(Before-and-after object lists)

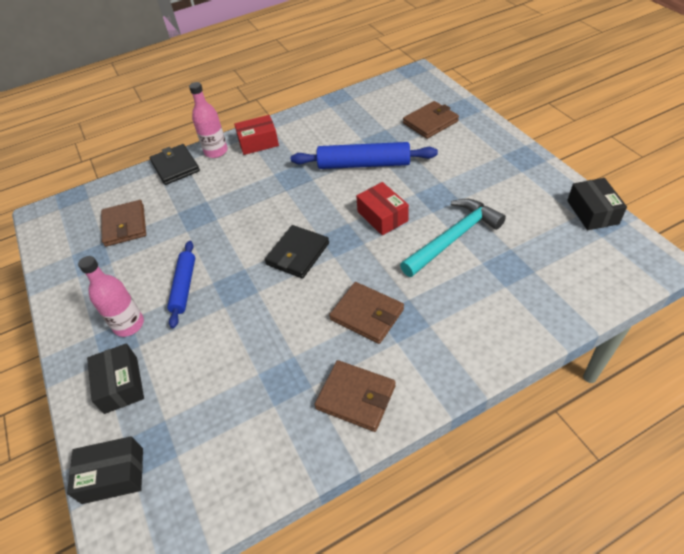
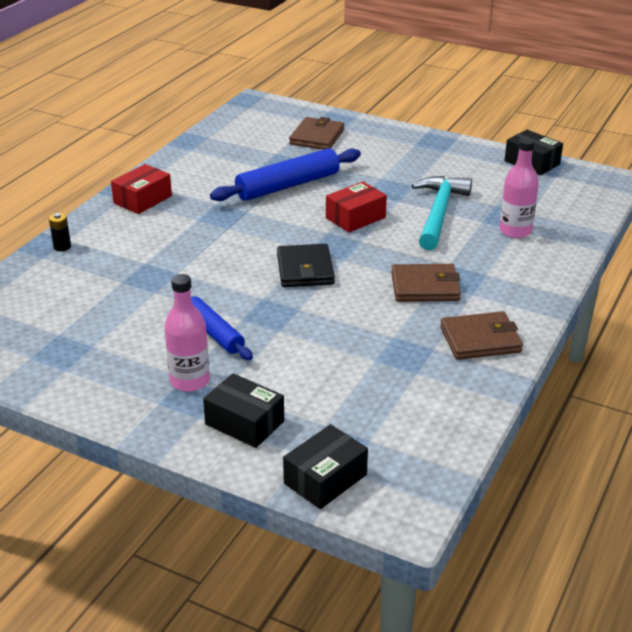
camera: 40 degrees left, 15 degrees down
(125, 225) = (67, 312): brown wallet -> none
(175, 167) = (62, 247): black wallet -> black battery
(216, 151) = (98, 220): pink bottle -> pink bottle (515, 231)
(382, 216) = (355, 218): red box -> red box turned 60 degrees counterclockwise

**WORK INSTRUCTION**
Reprint every record exactly and skip the pictures.

**TASK RESULT**
camera: 40 degrees left, 15 degrees down
(125, 225) = (67, 312): brown wallet -> none
(175, 167) = (62, 247): black wallet -> black battery
(216, 151) = (98, 220): pink bottle -> pink bottle (515, 231)
(382, 216) = (355, 218): red box -> red box turned 60 degrees counterclockwise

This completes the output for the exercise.